INPUT: Begin
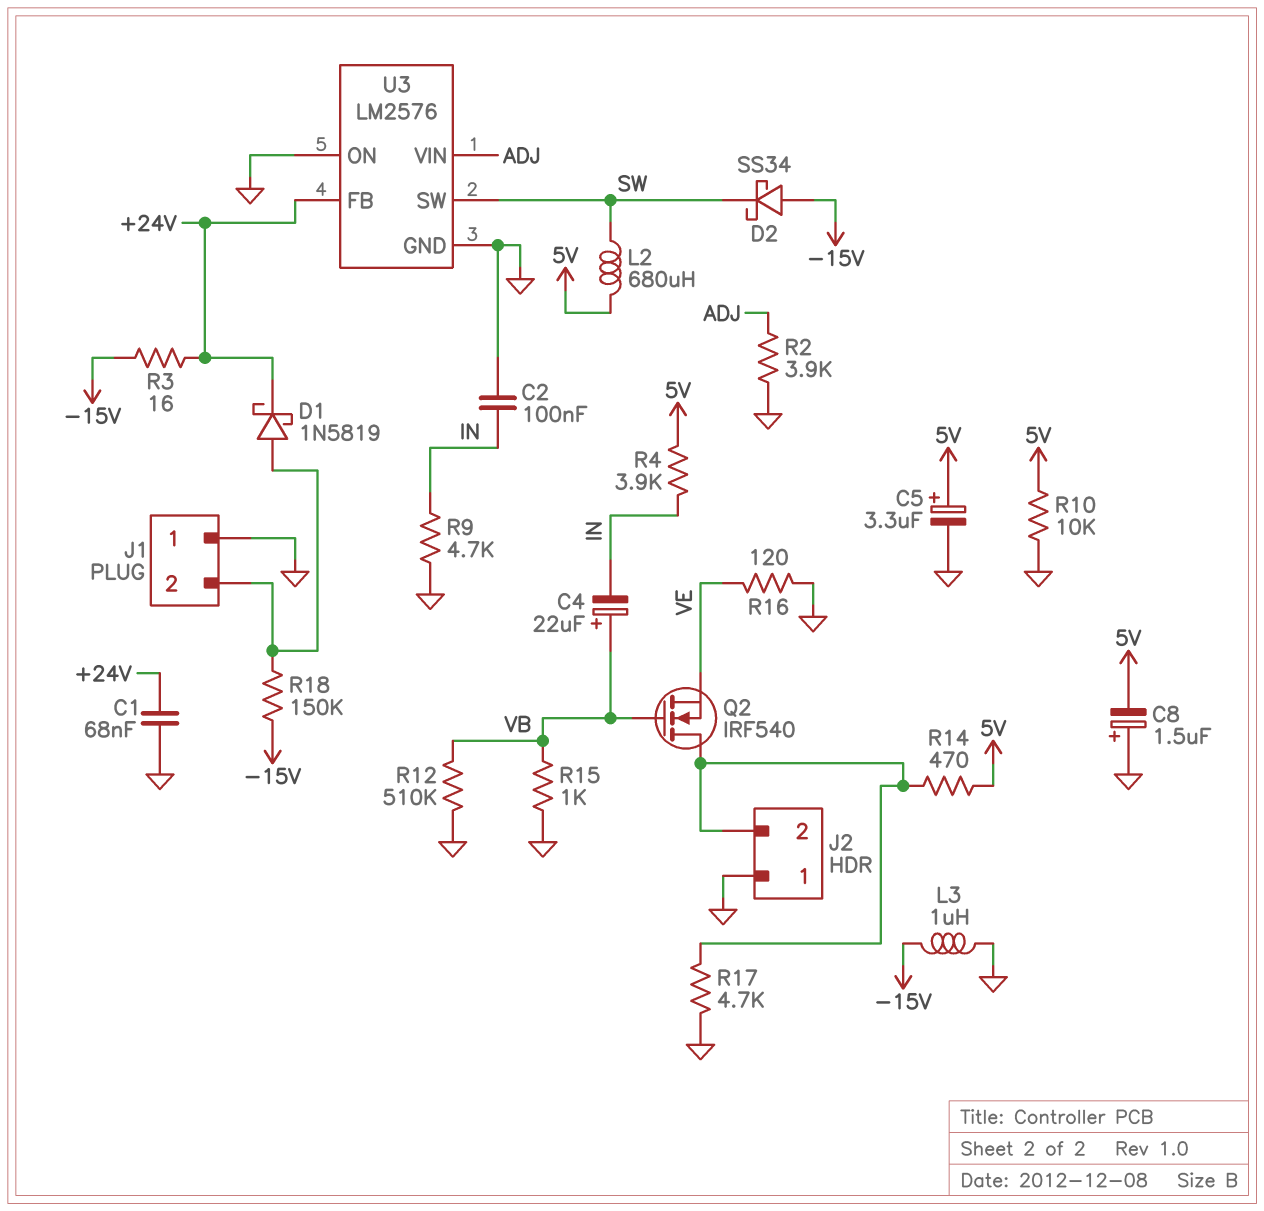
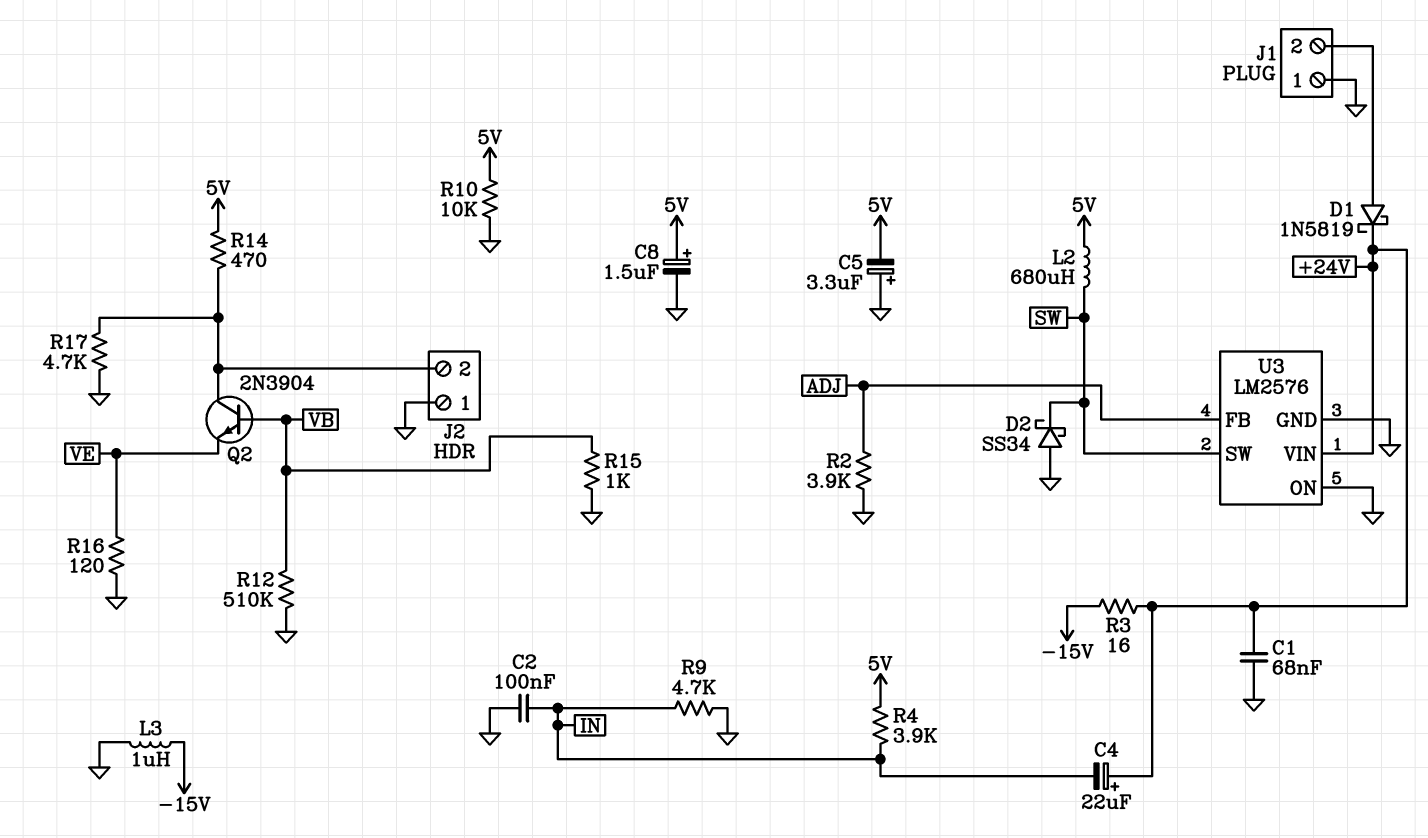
C4: 22uF (plus VB, minus IN) -> 22uF (plus +24V, minus IN)
C5: 3.3uF (plus 5V, minus GND) -> 3.3uF (plus GND, minus 5V)
C8: 1.5uF (plus GND, minus 5V) -> 1.5uF (plus 5V, minus GND)
D2: schottky SS34 (A -15V, K SW) -> schottky SS34 (A GND, K SW)
Q2: NMOS IRF540 (G VB, D J2/2, S VE) -> NPN 2N3904 (B VB, C J2/2, E VE)
R18: 150k (-15V, J1/2) -> none
U3 pin FB: +24V -> ADJ
U3 pin VIN: ADJ -> +24V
INPUT: End
- _REQUIRED WORK_
From the first line to the last, repeat the listing exactly and skip its images.

- _PROBLEM SOLUTION_
C4: 22uF (plus VB, minus IN) -> 22uF (plus +24V, minus IN)
C5: 3.3uF (plus 5V, minus GND) -> 3.3uF (plus GND, minus 5V)
C8: 1.5uF (plus GND, minus 5V) -> 1.5uF (plus 5V, minus GND)
D2: schottky SS34 (A -15V, K SW) -> schottky SS34 (A GND, K SW)
Q2: NMOS IRF540 (G VB, D J2/2, S VE) -> NPN 2N3904 (B VB, C J2/2, E VE)
R18: 150k (-15V, J1/2) -> none
U3 pin FB: +24V -> ADJ
U3 pin VIN: ADJ -> +24V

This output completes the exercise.